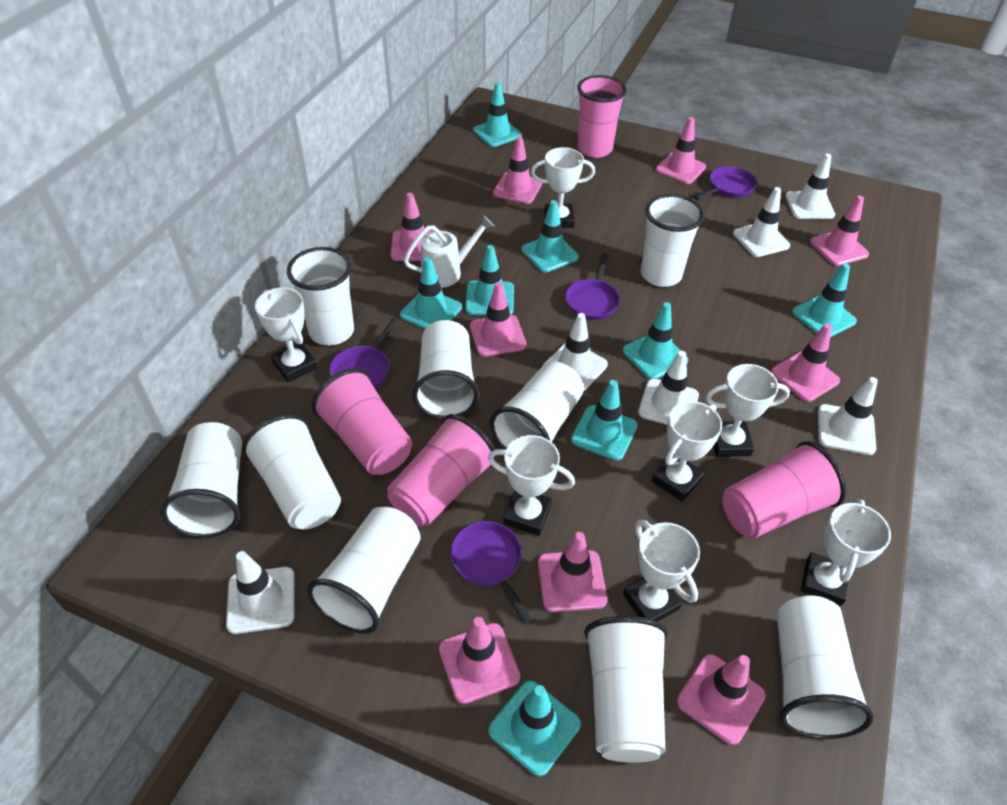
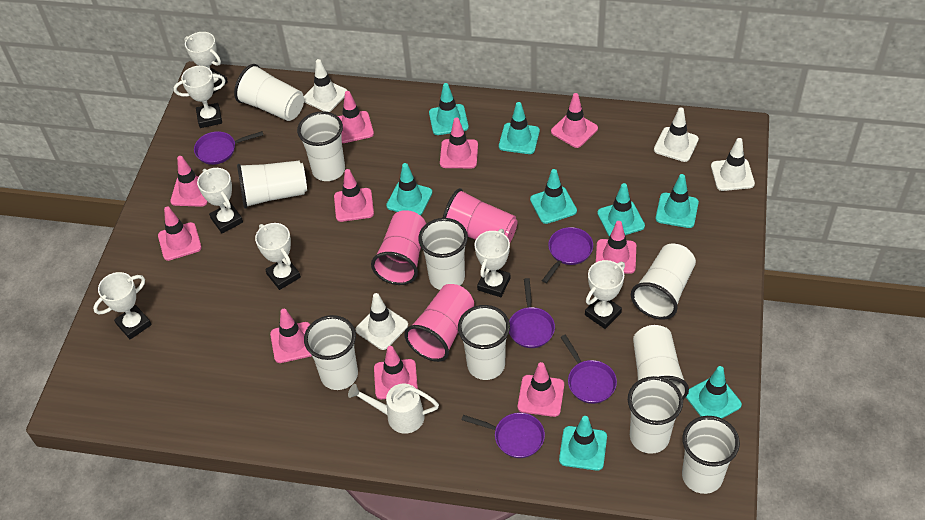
pink cup: 4 -> 3
pink traffic cone: 9 -> 10
purple pan: 4 -> 5
white cup: 9 -> 10
white traffic cone: 6 -> 4

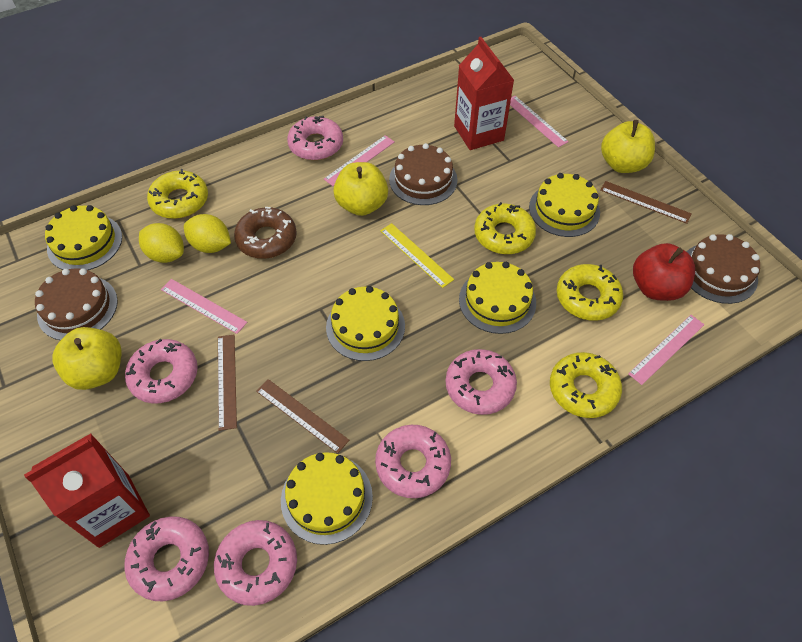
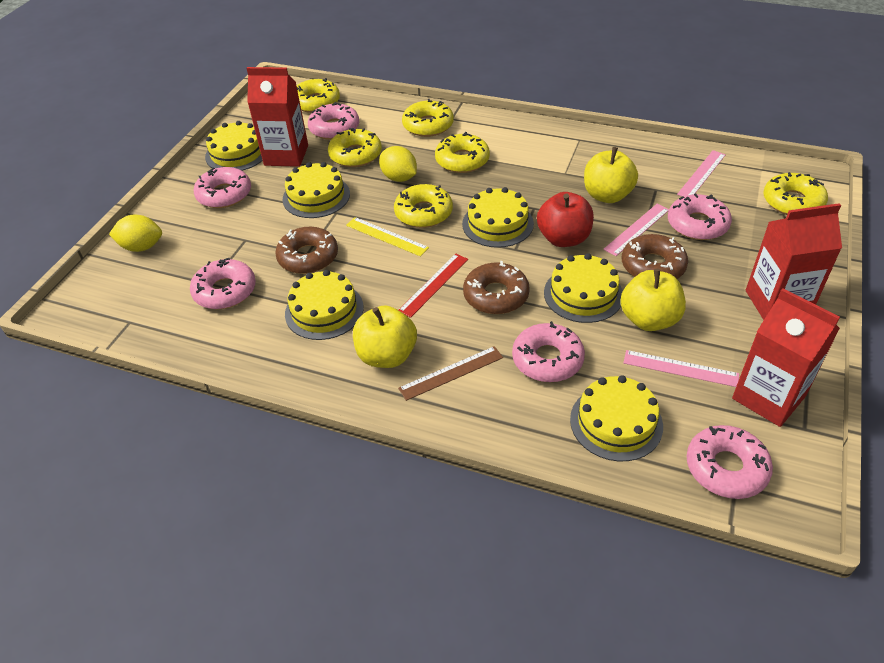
brown cake: 3 -> 0
brown donut: 1 -> 3
brown ruler: 3 -> 1
pink ruler: 4 -> 3
red carton: 2 -> 3
red ruler: 0 -> 1
yellow cake: 5 -> 6
yellow donut: 4 -> 6

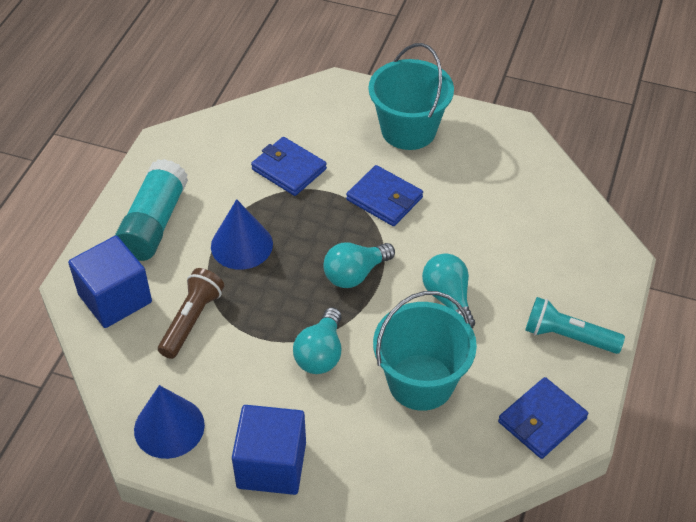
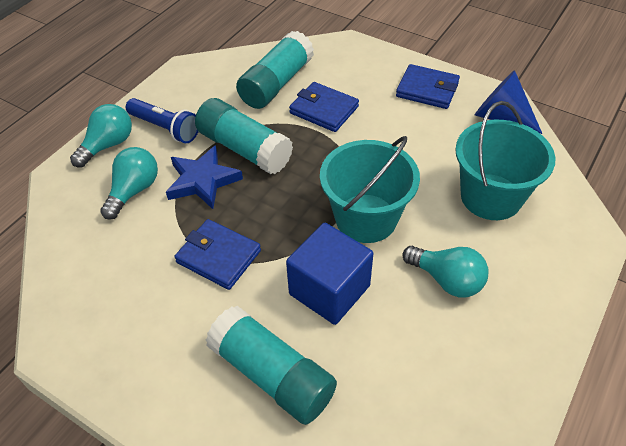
blue cone: 2 -> 1
blue cube: 2 -> 1
blue flashlight: 0 -> 1
blue star: 0 -> 1
brown flashlight: 1 -> 0
turquoise flashlight: 1 -> 0
turquoise glue stick: 1 -> 3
★ ★ ★
### [Your objective]
Scan the preceding listing for the string "pink" and copy every line where it occurs.

### [Response box]
pink cup: 4 -> 3
pink traffic cone: 9 -> 10
pink ruler: 4 -> 3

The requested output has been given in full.